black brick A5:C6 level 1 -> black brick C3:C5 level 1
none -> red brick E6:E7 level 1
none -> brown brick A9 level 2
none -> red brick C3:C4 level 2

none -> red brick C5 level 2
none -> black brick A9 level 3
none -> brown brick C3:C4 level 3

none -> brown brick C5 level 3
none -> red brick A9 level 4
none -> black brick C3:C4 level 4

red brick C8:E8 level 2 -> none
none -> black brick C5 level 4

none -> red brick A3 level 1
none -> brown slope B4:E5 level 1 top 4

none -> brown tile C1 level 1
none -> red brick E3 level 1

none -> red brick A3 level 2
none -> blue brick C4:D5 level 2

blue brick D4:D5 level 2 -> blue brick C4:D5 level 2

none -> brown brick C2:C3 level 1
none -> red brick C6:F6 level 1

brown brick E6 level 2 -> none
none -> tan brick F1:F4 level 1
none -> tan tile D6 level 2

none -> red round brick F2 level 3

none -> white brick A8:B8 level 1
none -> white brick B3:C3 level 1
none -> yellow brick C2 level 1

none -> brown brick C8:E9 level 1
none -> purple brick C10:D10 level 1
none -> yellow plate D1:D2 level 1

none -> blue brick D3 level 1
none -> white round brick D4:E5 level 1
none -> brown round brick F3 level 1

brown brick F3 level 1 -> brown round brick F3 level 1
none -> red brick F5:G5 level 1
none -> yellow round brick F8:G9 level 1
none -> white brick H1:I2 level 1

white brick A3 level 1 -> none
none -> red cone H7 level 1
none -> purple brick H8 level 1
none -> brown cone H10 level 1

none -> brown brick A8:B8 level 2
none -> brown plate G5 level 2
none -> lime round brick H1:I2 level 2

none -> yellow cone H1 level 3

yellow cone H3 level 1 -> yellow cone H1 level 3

=== WORK TO BE COMPLETED ===
Copy out each line of the data above, exactly, if it lies between the line holding "red brick C8:E8 level 2 -> none" and the line holding "blue brick D4:D5", inclusive; copy no other line.

=== ANSWER TO THIS PROBLEM ===
red brick C8:E8 level 2 -> none
none -> black brick C5 level 4

none -> red brick A3 level 1
none -> brown slope B4:E5 level 1 top 4

none -> brown tile C1 level 1
none -> red brick E3 level 1

none -> red brick A3 level 2
none -> blue brick C4:D5 level 2

blue brick D4:D5 level 2 -> blue brick C4:D5 level 2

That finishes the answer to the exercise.